━━ Material provided ━━

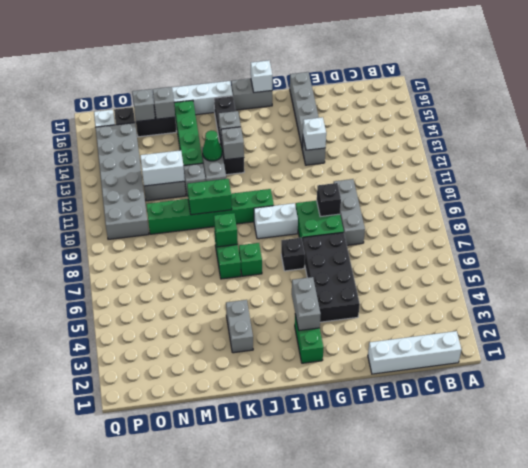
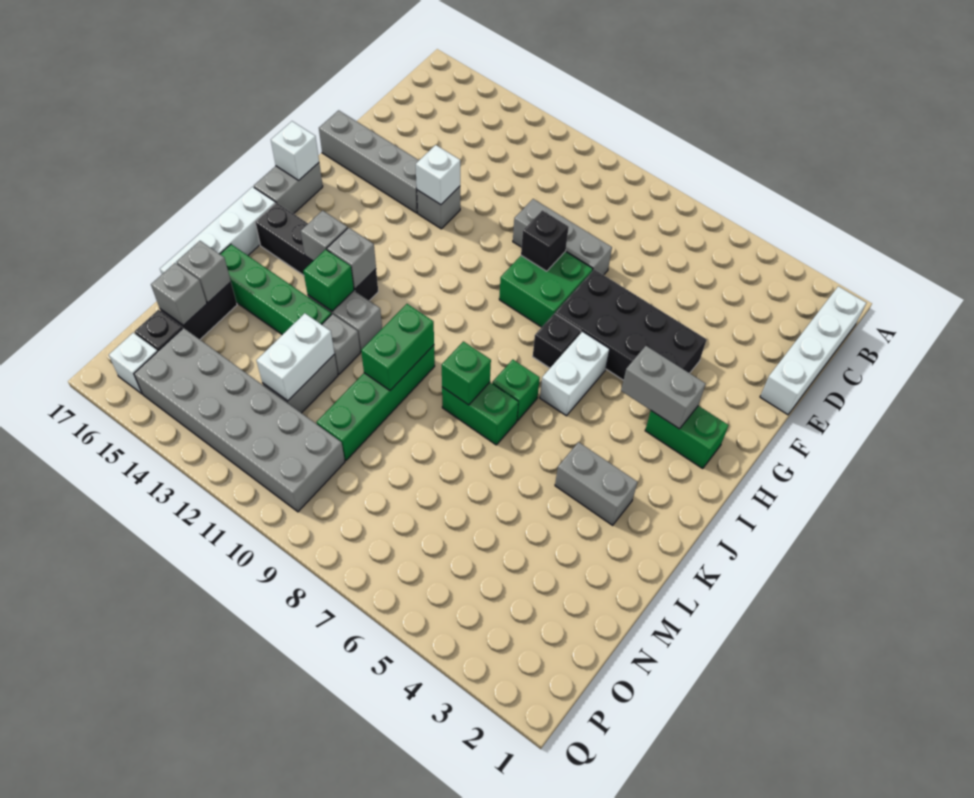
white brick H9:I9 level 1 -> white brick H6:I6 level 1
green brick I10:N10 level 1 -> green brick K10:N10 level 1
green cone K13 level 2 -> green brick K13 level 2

━━━
━━ Material provided ━━

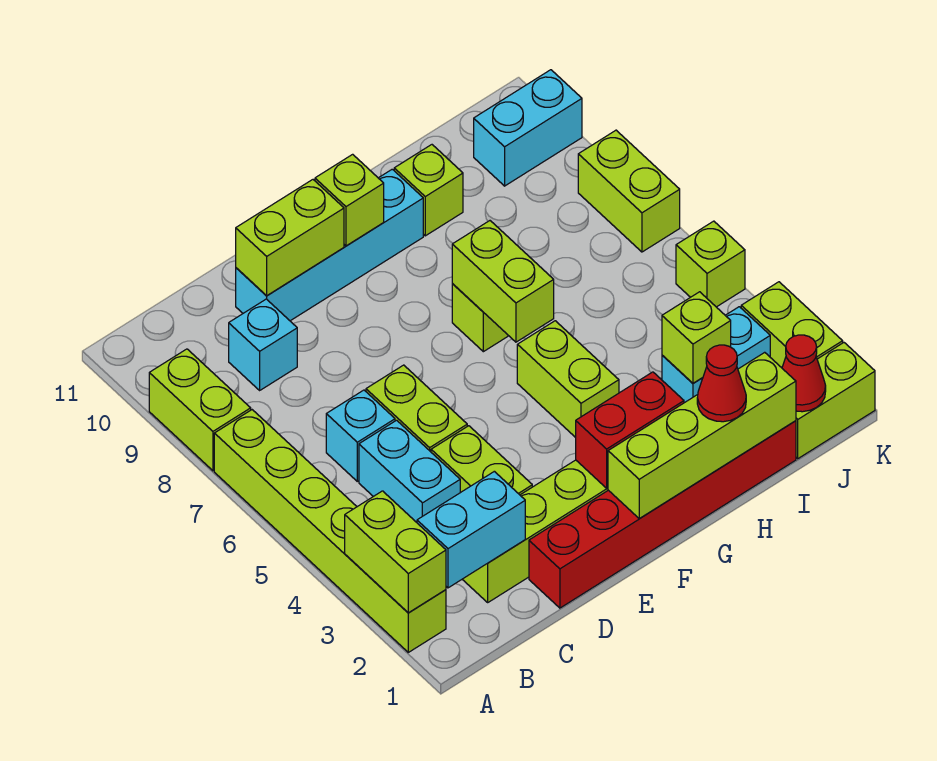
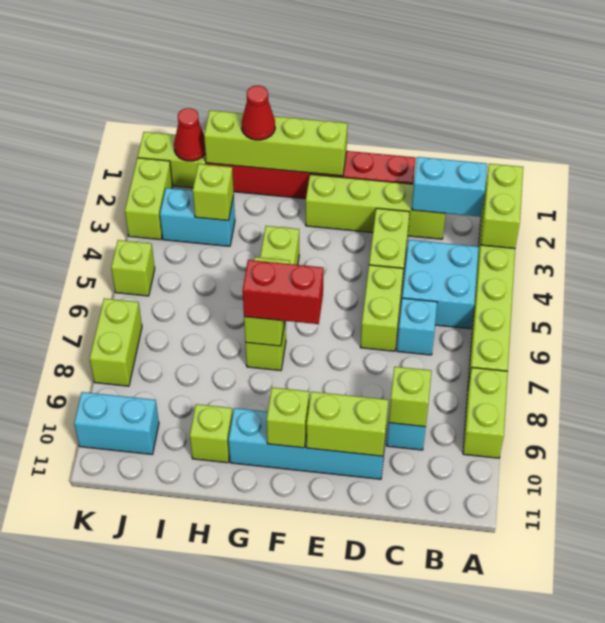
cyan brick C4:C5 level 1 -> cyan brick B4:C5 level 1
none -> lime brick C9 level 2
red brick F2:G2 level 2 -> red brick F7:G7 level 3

━━━

Your task: Lines to set down from above: the line with "green brick I10:N10", the line with "green cone K13", and every line between, each exactly as written.

Response below:
green brick I10:N10 level 1 -> green brick K10:N10 level 1
green cone K13 level 2 -> green brick K13 level 2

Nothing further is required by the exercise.